An exact reprint of the data below is required, line for line.

BEGIN

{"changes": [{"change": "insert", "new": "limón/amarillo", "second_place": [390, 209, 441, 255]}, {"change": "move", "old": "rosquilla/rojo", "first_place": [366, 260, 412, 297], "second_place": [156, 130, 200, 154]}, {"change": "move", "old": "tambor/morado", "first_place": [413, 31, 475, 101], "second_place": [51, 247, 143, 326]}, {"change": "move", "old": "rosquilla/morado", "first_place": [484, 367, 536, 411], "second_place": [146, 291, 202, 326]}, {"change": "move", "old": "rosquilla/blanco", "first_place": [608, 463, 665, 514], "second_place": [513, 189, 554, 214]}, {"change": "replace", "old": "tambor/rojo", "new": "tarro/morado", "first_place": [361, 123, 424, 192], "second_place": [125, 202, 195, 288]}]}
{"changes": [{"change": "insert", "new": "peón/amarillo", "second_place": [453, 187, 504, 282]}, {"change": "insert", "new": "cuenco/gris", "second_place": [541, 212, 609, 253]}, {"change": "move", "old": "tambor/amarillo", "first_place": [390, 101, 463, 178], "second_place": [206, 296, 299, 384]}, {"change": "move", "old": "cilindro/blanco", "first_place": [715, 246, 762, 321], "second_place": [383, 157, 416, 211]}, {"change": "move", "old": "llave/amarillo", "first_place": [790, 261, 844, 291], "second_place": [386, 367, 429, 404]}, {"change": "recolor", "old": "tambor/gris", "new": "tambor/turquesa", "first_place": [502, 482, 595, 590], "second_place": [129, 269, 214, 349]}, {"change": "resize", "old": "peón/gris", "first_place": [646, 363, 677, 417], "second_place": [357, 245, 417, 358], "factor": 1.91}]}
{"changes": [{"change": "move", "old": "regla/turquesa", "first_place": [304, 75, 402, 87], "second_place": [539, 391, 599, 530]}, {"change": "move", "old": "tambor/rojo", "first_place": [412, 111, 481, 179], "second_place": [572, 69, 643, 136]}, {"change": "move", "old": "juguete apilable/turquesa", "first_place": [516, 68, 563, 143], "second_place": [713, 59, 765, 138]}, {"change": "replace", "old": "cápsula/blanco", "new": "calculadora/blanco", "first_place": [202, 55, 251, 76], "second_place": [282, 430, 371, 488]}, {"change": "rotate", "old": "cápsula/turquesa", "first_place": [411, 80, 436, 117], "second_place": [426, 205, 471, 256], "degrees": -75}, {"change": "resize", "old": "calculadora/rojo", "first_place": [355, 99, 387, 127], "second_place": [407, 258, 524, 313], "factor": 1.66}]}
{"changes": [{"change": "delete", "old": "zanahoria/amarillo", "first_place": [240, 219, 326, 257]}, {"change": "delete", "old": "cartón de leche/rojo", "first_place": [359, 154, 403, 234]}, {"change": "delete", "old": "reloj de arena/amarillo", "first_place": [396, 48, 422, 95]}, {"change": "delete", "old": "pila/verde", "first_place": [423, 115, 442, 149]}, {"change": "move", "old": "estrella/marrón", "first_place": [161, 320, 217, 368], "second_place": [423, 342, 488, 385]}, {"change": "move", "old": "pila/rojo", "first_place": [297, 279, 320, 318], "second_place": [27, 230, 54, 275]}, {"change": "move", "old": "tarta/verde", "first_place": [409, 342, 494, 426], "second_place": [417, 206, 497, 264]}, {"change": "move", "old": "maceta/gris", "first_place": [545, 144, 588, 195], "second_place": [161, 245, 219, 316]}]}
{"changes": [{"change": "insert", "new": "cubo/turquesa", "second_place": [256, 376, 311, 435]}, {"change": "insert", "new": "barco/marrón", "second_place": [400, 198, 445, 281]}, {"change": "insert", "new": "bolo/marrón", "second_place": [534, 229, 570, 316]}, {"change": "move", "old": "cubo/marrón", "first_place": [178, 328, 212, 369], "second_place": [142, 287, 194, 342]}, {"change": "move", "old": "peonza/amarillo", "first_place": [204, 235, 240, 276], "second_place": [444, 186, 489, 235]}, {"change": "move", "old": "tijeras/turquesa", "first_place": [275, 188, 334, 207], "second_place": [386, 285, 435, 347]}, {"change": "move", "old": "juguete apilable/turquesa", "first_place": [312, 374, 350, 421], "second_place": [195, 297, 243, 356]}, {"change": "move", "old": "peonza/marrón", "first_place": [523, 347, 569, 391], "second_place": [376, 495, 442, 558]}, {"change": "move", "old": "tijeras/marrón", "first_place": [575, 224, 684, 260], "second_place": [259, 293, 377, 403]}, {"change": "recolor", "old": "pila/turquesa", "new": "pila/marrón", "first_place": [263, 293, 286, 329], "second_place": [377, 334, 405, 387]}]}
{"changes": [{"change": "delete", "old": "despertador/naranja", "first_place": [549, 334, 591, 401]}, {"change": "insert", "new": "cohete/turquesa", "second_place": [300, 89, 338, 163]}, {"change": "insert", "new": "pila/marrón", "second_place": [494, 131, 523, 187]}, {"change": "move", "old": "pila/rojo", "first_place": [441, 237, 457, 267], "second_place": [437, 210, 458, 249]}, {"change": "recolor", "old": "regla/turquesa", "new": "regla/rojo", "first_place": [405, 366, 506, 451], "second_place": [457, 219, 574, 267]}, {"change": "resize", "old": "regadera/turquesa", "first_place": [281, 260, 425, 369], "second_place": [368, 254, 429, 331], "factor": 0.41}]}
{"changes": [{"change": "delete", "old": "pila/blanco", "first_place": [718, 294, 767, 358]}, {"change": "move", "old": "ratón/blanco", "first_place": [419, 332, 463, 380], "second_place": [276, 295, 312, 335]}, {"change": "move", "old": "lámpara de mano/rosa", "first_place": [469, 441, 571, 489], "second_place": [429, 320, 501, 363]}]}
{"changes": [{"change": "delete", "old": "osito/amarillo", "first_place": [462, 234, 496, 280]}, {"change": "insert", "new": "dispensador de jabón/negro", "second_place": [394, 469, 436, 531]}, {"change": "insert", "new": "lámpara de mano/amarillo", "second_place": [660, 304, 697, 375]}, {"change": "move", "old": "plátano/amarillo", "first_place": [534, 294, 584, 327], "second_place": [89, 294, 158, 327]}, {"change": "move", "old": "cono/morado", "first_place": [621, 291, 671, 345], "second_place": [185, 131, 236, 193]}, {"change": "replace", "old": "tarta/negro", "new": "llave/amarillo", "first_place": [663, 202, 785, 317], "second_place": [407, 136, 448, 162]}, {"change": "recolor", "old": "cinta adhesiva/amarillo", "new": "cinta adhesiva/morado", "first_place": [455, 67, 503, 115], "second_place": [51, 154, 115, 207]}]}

END

Solution to the exercise:
{"changes": [{"change": "insert", "new": "limón/amarillo", "second_place": [390, 209, 441, 255]}, {"change": "move", "old": "rosquilla/rojo", "first_place": [366, 260, 412, 297], "second_place": [156, 130, 200, 154]}, {"change": "move", "old": "tambor/morado", "first_place": [413, 31, 475, 101], "second_place": [51, 247, 143, 326]}, {"change": "move", "old": "rosquilla/morado", "first_place": [484, 367, 536, 411], "second_place": [146, 291, 202, 326]}, {"change": "move", "old": "rosquilla/blanco", "first_place": [608, 463, 665, 514], "second_place": [513, 189, 554, 214]}, {"change": "replace", "old": "tambor/rojo", "new": "tarro/morado", "first_place": [361, 123, 424, 192], "second_place": [125, 202, 195, 288]}]}
{"changes": [{"change": "insert", "new": "peón/amarillo", "second_place": [453, 187, 504, 282]}, {"change": "insert", "new": "cuenco/gris", "second_place": [541, 212, 609, 253]}, {"change": "move", "old": "tambor/amarillo", "first_place": [390, 101, 463, 178], "second_place": [206, 296, 299, 384]}, {"change": "move", "old": "cilindro/blanco", "first_place": [715, 246, 762, 321], "second_place": [383, 157, 416, 211]}, {"change": "move", "old": "llave/amarillo", "first_place": [790, 261, 844, 291], "second_place": [386, 367, 429, 404]}, {"change": "recolor", "old": "tambor/gris", "new": "tambor/turquesa", "first_place": [502, 482, 595, 590], "second_place": [129, 269, 214, 349]}, {"change": "resize", "old": "peón/gris", "first_place": [646, 363, 677, 417], "second_place": [357, 245, 417, 358], "factor": 1.91}]}
{"changes": [{"change": "move", "old": "regla/turquesa", "first_place": [304, 75, 402, 87], "second_place": [539, 391, 599, 530]}, {"change": "move", "old": "tambor/rojo", "first_place": [412, 111, 481, 179], "second_place": [572, 69, 643, 136]}, {"change": "move", "old": "juguete apilable/turquesa", "first_place": [516, 68, 563, 143], "second_place": [713, 59, 765, 138]}, {"change": "replace", "old": "cápsula/blanco", "new": "calculadora/blanco", "first_place": [202, 55, 251, 76], "second_place": [282, 430, 371, 488]}, {"change": "rotate", "old": "cápsula/turquesa", "first_place": [411, 80, 436, 117], "second_place": [426, 205, 471, 256], "degrees": -75}, {"change": "resize", "old": "calculadora/rojo", "first_place": [355, 99, 387, 127], "second_place": [407, 258, 524, 313], "factor": 1.66}]}
{"changes": [{"change": "delete", "old": "zanahoria/amarillo", "first_place": [240, 219, 326, 257]}, {"change": "delete", "old": "cartón de leche/rojo", "first_place": [359, 154, 403, 234]}, {"change": "delete", "old": "reloj de arena/amarillo", "first_place": [396, 48, 422, 95]}, {"change": "delete", "old": "pila/verde", "first_place": [423, 115, 442, 149]}, {"change": "move", "old": "estrella/marrón", "first_place": [161, 320, 217, 368], "second_place": [423, 342, 488, 385]}, {"change": "move", "old": "pila/rojo", "first_place": [297, 279, 320, 318], "second_place": [27, 230, 54, 275]}, {"change": "move", "old": "tarta/verde", "first_place": [409, 342, 494, 426], "second_place": [417, 206, 497, 264]}, {"change": "move", "old": "maceta/gris", "first_place": [545, 144, 588, 195], "second_place": [161, 245, 219, 316]}]}
{"changes": [{"change": "insert", "new": "cubo/turquesa", "second_place": [256, 376, 311, 435]}, {"change": "insert", "new": "barco/marrón", "second_place": [400, 198, 445, 281]}, {"change": "insert", "new": "bolo/marrón", "second_place": [534, 229, 570, 316]}, {"change": "move", "old": "cubo/marrón", "first_place": [178, 328, 212, 369], "second_place": [142, 287, 194, 342]}, {"change": "move", "old": "peonza/amarillo", "first_place": [204, 235, 240, 276], "second_place": [444, 186, 489, 235]}, {"change": "move", "old": "tijeras/turquesa", "first_place": [275, 188, 334, 207], "second_place": [386, 285, 435, 347]}, {"change": "move", "old": "juguete apilable/turquesa", "first_place": [312, 374, 350, 421], "second_place": [195, 297, 243, 356]}, {"change": "move", "old": "peonza/marrón", "first_place": [523, 347, 569, 391], "second_place": [376, 495, 442, 558]}, {"change": "move", "old": "tijeras/marrón", "first_place": [575, 224, 684, 260], "second_place": [259, 293, 377, 403]}, {"change": "recolor", "old": "pila/turquesa", "new": "pila/marrón", "first_place": [263, 293, 286, 329], "second_place": [377, 334, 405, 387]}]}
{"changes": [{"change": "delete", "old": "despertador/naranja", "first_place": [549, 334, 591, 401]}, {"change": "insert", "new": "cohete/turquesa", "second_place": [300, 89, 338, 163]}, {"change": "insert", "new": "pila/marrón", "second_place": [494, 131, 523, 187]}, {"change": "move", "old": "pila/rojo", "first_place": [441, 237, 457, 267], "second_place": [437, 210, 458, 249]}, {"change": "recolor", "old": "regla/turquesa", "new": "regla/rojo", "first_place": [405, 366, 506, 451], "second_place": [457, 219, 574, 267]}, {"change": "resize", "old": "regadera/turquesa", "first_place": [281, 260, 425, 369], "second_place": [368, 254, 429, 331], "factor": 0.41}]}
{"changes": [{"change": "delete", "old": "pila/blanco", "first_place": [718, 294, 767, 358]}, {"change": "move", "old": "ratón/blanco", "first_place": [419, 332, 463, 380], "second_place": [276, 295, 312, 335]}, {"change": "move", "old": "lámpara de mano/rosa", "first_place": [469, 441, 571, 489], "second_place": [429, 320, 501, 363]}]}
{"changes": [{"change": "delete", "old": "osito/amarillo", "first_place": [462, 234, 496, 280]}, {"change": "insert", "new": "dispensador de jabón/negro", "second_place": [394, 469, 436, 531]}, {"change": "insert", "new": "lámpara de mano/amarillo", "second_place": [660, 304, 697, 375]}, {"change": "move", "old": "plátano/amarillo", "first_place": [534, 294, 584, 327], "second_place": [89, 294, 158, 327]}, {"change": "move", "old": "cono/morado", "first_place": [621, 291, 671, 345], "second_place": [185, 131, 236, 193]}, {"change": "replace", "old": "tarta/negro", "new": "llave/amarillo", "first_place": [663, 202, 785, 317], "second_place": [407, 136, 448, 162]}, {"change": "recolor", "old": "cinta adhesiva/amarillo", "new": "cinta adhesiva/morado", "first_place": [455, 67, 503, 115], "second_place": [51, 154, 115, 207]}]}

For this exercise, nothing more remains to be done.